◆ Directions:
Give back all of the data exactly, with every picture omitted.

(Given data)

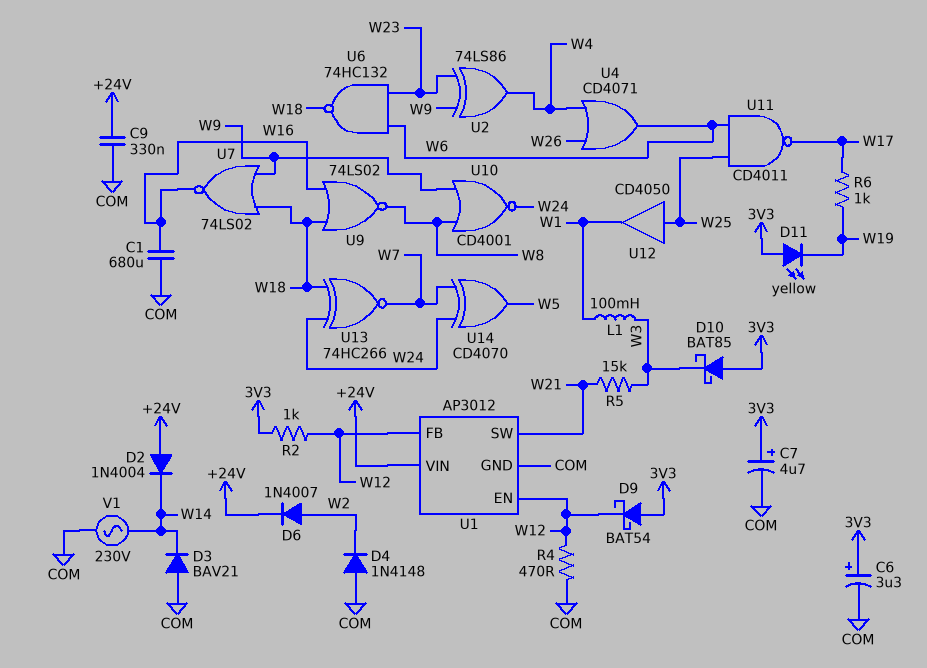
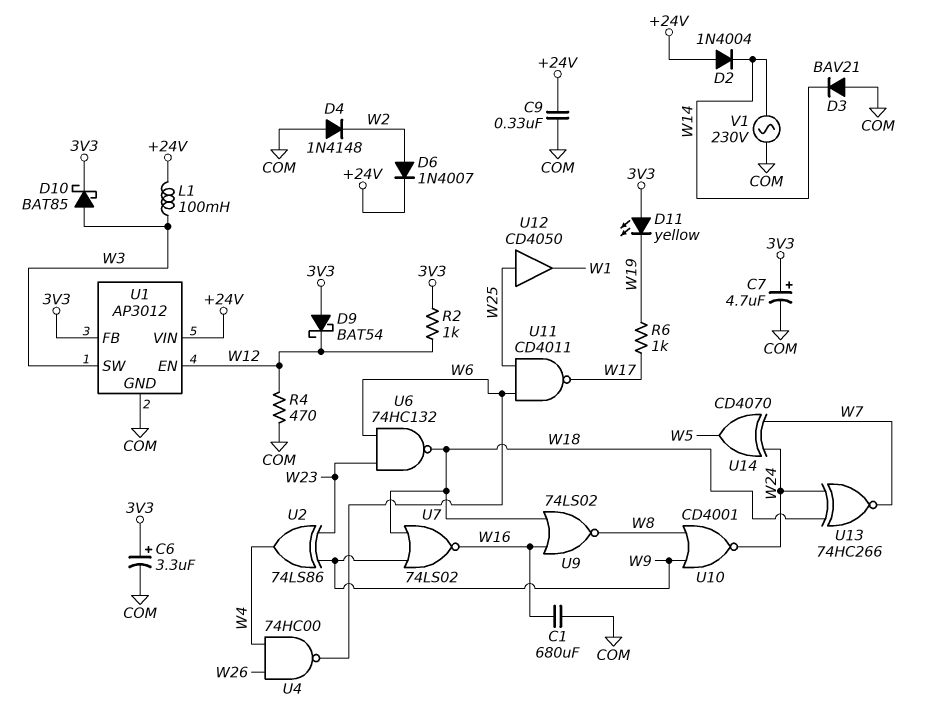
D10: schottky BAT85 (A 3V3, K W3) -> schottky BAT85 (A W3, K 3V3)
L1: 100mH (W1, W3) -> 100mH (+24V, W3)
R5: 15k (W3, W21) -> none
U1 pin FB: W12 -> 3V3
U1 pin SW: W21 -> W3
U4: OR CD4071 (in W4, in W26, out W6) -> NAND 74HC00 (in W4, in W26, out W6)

(End Given data)

◆ Output of the exercise:
D10: schottky BAT85 (A 3V3, K W3) -> schottky BAT85 (A W3, K 3V3)
L1: 100mH (W1, W3) -> 100mH (+24V, W3)
R5: 15k (W3, W21) -> none
U1 pin FB: W12 -> 3V3
U1 pin SW: W21 -> W3
U4: OR CD4071 (in W4, in W26, out W6) -> NAND 74HC00 (in W4, in W26, out W6)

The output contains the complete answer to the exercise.